Top of Supplied material
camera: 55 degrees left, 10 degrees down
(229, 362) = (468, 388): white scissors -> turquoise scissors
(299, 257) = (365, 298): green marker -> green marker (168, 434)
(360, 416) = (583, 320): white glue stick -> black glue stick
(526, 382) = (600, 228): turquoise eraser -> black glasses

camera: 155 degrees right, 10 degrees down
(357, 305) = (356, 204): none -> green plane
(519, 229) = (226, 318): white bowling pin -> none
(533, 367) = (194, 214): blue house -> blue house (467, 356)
Bottom of Supplied material
Top of Supplied material
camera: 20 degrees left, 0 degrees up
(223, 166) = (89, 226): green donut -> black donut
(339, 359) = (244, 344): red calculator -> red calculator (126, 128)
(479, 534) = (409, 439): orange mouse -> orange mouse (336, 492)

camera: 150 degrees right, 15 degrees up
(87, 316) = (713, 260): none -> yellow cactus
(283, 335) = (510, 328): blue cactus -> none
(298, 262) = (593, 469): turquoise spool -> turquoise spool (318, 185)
Bottom of Supplied material
Top of Supplied material
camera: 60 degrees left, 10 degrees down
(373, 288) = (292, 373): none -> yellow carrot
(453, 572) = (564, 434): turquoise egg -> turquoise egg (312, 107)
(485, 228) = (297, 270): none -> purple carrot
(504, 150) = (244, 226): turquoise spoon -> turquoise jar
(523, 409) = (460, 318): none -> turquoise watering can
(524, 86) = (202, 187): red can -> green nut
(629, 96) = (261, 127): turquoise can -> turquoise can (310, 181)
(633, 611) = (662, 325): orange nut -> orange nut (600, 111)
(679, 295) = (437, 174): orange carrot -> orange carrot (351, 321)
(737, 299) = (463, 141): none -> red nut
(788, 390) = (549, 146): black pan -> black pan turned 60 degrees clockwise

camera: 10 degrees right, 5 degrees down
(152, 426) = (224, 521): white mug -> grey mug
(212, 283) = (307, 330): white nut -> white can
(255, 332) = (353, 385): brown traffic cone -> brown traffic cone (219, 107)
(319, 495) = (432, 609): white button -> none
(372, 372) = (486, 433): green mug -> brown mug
Bottom of Supplied material
# What this task involves:
Copy out only the lines of the records above from the one with "(519, 229) = (226, 318): white" through the one with "(533, 367) = (194, 214): blue", exactly as they stand, both included.

# Exercise solution:
(519, 229) = (226, 318): white bowling pin -> none
(533, 367) = (194, 214): blue house -> blue house (467, 356)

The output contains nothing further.